Return all records exactly. Nothing may be added.

[Colored object counts]
----

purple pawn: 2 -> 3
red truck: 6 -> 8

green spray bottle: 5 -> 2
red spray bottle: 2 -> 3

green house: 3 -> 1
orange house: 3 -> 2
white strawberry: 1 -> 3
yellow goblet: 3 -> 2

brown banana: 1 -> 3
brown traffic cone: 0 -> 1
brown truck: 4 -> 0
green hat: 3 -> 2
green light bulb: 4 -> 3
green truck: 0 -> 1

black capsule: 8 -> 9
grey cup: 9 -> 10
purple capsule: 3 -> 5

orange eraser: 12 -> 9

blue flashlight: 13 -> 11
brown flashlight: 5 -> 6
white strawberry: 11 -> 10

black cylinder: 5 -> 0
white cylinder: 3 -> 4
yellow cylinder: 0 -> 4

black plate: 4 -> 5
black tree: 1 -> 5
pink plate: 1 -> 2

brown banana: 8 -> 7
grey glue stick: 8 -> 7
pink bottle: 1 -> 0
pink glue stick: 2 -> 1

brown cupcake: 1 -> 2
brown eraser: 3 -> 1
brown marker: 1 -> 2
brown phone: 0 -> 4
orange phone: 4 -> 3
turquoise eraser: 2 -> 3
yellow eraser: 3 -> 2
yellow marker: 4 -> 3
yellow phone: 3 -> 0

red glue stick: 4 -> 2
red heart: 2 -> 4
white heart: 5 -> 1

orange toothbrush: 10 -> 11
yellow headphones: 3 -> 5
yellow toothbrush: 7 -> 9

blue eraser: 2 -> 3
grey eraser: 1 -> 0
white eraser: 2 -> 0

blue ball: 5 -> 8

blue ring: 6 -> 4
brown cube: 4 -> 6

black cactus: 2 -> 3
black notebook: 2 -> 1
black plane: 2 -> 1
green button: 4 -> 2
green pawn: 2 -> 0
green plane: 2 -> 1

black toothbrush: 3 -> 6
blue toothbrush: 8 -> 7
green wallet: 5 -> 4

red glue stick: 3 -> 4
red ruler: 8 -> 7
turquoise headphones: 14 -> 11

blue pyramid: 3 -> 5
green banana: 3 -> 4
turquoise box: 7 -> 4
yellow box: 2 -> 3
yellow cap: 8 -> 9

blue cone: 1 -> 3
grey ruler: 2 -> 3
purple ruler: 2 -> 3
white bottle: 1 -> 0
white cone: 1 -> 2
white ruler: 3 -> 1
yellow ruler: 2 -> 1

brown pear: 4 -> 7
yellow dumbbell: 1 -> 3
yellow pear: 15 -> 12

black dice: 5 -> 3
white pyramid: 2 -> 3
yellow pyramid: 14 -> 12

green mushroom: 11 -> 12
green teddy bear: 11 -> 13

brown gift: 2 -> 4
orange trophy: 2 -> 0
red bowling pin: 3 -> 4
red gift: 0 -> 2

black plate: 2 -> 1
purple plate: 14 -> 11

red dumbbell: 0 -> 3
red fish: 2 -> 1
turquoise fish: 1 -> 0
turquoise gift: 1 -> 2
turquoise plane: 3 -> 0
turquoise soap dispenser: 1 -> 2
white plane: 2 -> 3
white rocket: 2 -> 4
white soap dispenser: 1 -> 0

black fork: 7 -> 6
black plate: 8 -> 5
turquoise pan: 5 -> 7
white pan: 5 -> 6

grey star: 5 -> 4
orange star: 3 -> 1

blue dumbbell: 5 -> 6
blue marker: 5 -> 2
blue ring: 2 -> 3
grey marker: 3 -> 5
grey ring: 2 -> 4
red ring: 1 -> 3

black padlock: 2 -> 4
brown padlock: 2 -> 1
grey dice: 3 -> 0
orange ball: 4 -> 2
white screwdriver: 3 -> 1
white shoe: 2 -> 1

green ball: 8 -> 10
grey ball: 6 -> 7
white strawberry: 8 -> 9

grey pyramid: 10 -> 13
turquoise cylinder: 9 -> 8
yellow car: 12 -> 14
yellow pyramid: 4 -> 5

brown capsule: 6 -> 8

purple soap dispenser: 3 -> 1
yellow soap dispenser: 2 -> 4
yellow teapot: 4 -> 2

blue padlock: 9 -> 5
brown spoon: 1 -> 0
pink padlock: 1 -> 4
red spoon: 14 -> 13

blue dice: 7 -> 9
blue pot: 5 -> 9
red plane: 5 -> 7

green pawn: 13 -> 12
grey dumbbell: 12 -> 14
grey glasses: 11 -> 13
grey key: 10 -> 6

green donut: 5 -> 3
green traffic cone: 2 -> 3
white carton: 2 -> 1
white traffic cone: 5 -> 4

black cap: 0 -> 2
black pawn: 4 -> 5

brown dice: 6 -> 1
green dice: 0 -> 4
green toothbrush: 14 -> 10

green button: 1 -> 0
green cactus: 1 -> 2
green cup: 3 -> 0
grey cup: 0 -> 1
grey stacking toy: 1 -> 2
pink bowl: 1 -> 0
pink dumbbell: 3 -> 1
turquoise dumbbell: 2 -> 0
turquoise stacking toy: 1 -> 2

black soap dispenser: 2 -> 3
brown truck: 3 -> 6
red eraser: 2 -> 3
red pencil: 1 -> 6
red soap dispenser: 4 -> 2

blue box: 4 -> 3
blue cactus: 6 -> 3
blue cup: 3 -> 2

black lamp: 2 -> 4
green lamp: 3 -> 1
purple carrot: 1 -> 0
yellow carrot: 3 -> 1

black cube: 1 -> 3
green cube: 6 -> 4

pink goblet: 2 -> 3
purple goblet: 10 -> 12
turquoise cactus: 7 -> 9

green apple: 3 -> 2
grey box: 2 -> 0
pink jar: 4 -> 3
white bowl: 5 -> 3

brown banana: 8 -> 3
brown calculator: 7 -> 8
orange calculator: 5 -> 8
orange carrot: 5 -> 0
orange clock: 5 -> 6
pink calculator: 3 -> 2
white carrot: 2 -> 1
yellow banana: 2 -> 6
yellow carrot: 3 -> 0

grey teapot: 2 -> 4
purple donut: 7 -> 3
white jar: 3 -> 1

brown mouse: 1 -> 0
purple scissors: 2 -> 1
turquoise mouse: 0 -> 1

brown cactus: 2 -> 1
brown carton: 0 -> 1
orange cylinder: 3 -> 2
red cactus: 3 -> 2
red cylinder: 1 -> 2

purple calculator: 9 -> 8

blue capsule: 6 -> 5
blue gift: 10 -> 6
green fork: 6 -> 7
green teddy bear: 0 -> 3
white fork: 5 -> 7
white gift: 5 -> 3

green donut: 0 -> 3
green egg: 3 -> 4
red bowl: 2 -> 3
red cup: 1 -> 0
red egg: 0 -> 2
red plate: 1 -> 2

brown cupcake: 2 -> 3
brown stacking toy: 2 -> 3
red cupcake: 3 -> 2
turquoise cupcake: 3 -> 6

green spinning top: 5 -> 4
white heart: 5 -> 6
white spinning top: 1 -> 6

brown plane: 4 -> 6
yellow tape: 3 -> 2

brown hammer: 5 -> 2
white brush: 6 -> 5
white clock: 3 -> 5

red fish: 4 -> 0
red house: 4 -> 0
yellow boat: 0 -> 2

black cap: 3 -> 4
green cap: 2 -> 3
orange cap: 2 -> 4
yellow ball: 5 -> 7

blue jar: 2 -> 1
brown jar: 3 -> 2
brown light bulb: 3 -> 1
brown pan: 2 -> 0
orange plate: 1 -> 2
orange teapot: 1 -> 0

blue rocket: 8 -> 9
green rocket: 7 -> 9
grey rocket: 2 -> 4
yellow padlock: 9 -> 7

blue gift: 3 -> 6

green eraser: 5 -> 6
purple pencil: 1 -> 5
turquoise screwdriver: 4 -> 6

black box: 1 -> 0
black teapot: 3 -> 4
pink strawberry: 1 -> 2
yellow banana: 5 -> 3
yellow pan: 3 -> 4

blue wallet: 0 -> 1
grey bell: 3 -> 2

----

*Answer to this task*:
purple pawn: 2 -> 3
red truck: 6 -> 8

green spray bottle: 5 -> 2
red spray bottle: 2 -> 3

green house: 3 -> 1
orange house: 3 -> 2
white strawberry: 1 -> 3
yellow goblet: 3 -> 2

brown banana: 1 -> 3
brown traffic cone: 0 -> 1
brown truck: 4 -> 0
green hat: 3 -> 2
green light bulb: 4 -> 3
green truck: 0 -> 1

black capsule: 8 -> 9
grey cup: 9 -> 10
purple capsule: 3 -> 5

orange eraser: 12 -> 9

blue flashlight: 13 -> 11
brown flashlight: 5 -> 6
white strawberry: 11 -> 10

black cylinder: 5 -> 0
white cylinder: 3 -> 4
yellow cylinder: 0 -> 4

black plate: 4 -> 5
black tree: 1 -> 5
pink plate: 1 -> 2

brown banana: 8 -> 7
grey glue stick: 8 -> 7
pink bottle: 1 -> 0
pink glue stick: 2 -> 1

brown cupcake: 1 -> 2
brown eraser: 3 -> 1
brown marker: 1 -> 2
brown phone: 0 -> 4
orange phone: 4 -> 3
turquoise eraser: 2 -> 3
yellow eraser: 3 -> 2
yellow marker: 4 -> 3
yellow phone: 3 -> 0

red glue stick: 4 -> 2
red heart: 2 -> 4
white heart: 5 -> 1

orange toothbrush: 10 -> 11
yellow headphones: 3 -> 5
yellow toothbrush: 7 -> 9

blue eraser: 2 -> 3
grey eraser: 1 -> 0
white eraser: 2 -> 0

blue ball: 5 -> 8

blue ring: 6 -> 4
brown cube: 4 -> 6

black cactus: 2 -> 3
black notebook: 2 -> 1
black plane: 2 -> 1
green button: 4 -> 2
green pawn: 2 -> 0
green plane: 2 -> 1

black toothbrush: 3 -> 6
blue toothbrush: 8 -> 7
green wallet: 5 -> 4

red glue stick: 3 -> 4
red ruler: 8 -> 7
turquoise headphones: 14 -> 11

blue pyramid: 3 -> 5
green banana: 3 -> 4
turquoise box: 7 -> 4
yellow box: 2 -> 3
yellow cap: 8 -> 9

blue cone: 1 -> 3
grey ruler: 2 -> 3
purple ruler: 2 -> 3
white bottle: 1 -> 0
white cone: 1 -> 2
white ruler: 3 -> 1
yellow ruler: 2 -> 1

brown pear: 4 -> 7
yellow dumbbell: 1 -> 3
yellow pear: 15 -> 12

black dice: 5 -> 3
white pyramid: 2 -> 3
yellow pyramid: 14 -> 12

green mushroom: 11 -> 12
green teddy bear: 11 -> 13

brown gift: 2 -> 4
orange trophy: 2 -> 0
red bowling pin: 3 -> 4
red gift: 0 -> 2

black plate: 2 -> 1
purple plate: 14 -> 11

red dumbbell: 0 -> 3
red fish: 2 -> 1
turquoise fish: 1 -> 0
turquoise gift: 1 -> 2
turquoise plane: 3 -> 0
turquoise soap dispenser: 1 -> 2
white plane: 2 -> 3
white rocket: 2 -> 4
white soap dispenser: 1 -> 0

black fork: 7 -> 6
black plate: 8 -> 5
turquoise pan: 5 -> 7
white pan: 5 -> 6

grey star: 5 -> 4
orange star: 3 -> 1

blue dumbbell: 5 -> 6
blue marker: 5 -> 2
blue ring: 2 -> 3
grey marker: 3 -> 5
grey ring: 2 -> 4
red ring: 1 -> 3

black padlock: 2 -> 4
brown padlock: 2 -> 1
grey dice: 3 -> 0
orange ball: 4 -> 2
white screwdriver: 3 -> 1
white shoe: 2 -> 1

green ball: 8 -> 10
grey ball: 6 -> 7
white strawberry: 8 -> 9

grey pyramid: 10 -> 13
turquoise cylinder: 9 -> 8
yellow car: 12 -> 14
yellow pyramid: 4 -> 5

brown capsule: 6 -> 8

purple soap dispenser: 3 -> 1
yellow soap dispenser: 2 -> 4
yellow teapot: 4 -> 2

blue padlock: 9 -> 5
brown spoon: 1 -> 0
pink padlock: 1 -> 4
red spoon: 14 -> 13

blue dice: 7 -> 9
blue pot: 5 -> 9
red plane: 5 -> 7

green pawn: 13 -> 12
grey dumbbell: 12 -> 14
grey glasses: 11 -> 13
grey key: 10 -> 6

green donut: 5 -> 3
green traffic cone: 2 -> 3
white carton: 2 -> 1
white traffic cone: 5 -> 4

black cap: 0 -> 2
black pawn: 4 -> 5

brown dice: 6 -> 1
green dice: 0 -> 4
green toothbrush: 14 -> 10

green button: 1 -> 0
green cactus: 1 -> 2
green cup: 3 -> 0
grey cup: 0 -> 1
grey stacking toy: 1 -> 2
pink bowl: 1 -> 0
pink dumbbell: 3 -> 1
turquoise dumbbell: 2 -> 0
turquoise stacking toy: 1 -> 2

black soap dispenser: 2 -> 3
brown truck: 3 -> 6
red eraser: 2 -> 3
red pencil: 1 -> 6
red soap dispenser: 4 -> 2

blue box: 4 -> 3
blue cactus: 6 -> 3
blue cup: 3 -> 2

black lamp: 2 -> 4
green lamp: 3 -> 1
purple carrot: 1 -> 0
yellow carrot: 3 -> 1

black cube: 1 -> 3
green cube: 6 -> 4

pink goblet: 2 -> 3
purple goblet: 10 -> 12
turquoise cactus: 7 -> 9

green apple: 3 -> 2
grey box: 2 -> 0
pink jar: 4 -> 3
white bowl: 5 -> 3

brown banana: 8 -> 3
brown calculator: 7 -> 8
orange calculator: 5 -> 8
orange carrot: 5 -> 0
orange clock: 5 -> 6
pink calculator: 3 -> 2
white carrot: 2 -> 1
yellow banana: 2 -> 6
yellow carrot: 3 -> 0

grey teapot: 2 -> 4
purple donut: 7 -> 3
white jar: 3 -> 1

brown mouse: 1 -> 0
purple scissors: 2 -> 1
turquoise mouse: 0 -> 1

brown cactus: 2 -> 1
brown carton: 0 -> 1
orange cylinder: 3 -> 2
red cactus: 3 -> 2
red cylinder: 1 -> 2

purple calculator: 9 -> 8

blue capsule: 6 -> 5
blue gift: 10 -> 6
green fork: 6 -> 7
green teddy bear: 0 -> 3
white fork: 5 -> 7
white gift: 5 -> 3

green donut: 0 -> 3
green egg: 3 -> 4
red bowl: 2 -> 3
red cup: 1 -> 0
red egg: 0 -> 2
red plate: 1 -> 2

brown cupcake: 2 -> 3
brown stacking toy: 2 -> 3
red cupcake: 3 -> 2
turquoise cupcake: 3 -> 6

green spinning top: 5 -> 4
white heart: 5 -> 6
white spinning top: 1 -> 6

brown plane: 4 -> 6
yellow tape: 3 -> 2

brown hammer: 5 -> 2
white brush: 6 -> 5
white clock: 3 -> 5

red fish: 4 -> 0
red house: 4 -> 0
yellow boat: 0 -> 2

black cap: 3 -> 4
green cap: 2 -> 3
orange cap: 2 -> 4
yellow ball: 5 -> 7

blue jar: 2 -> 1
brown jar: 3 -> 2
brown light bulb: 3 -> 1
brown pan: 2 -> 0
orange plate: 1 -> 2
orange teapot: 1 -> 0

blue rocket: 8 -> 9
green rocket: 7 -> 9
grey rocket: 2 -> 4
yellow padlock: 9 -> 7

blue gift: 3 -> 6

green eraser: 5 -> 6
purple pencil: 1 -> 5
turquoise screwdriver: 4 -> 6

black box: 1 -> 0
black teapot: 3 -> 4
pink strawberry: 1 -> 2
yellow banana: 5 -> 3
yellow pan: 3 -> 4

blue wallet: 0 -> 1
grey bell: 3 -> 2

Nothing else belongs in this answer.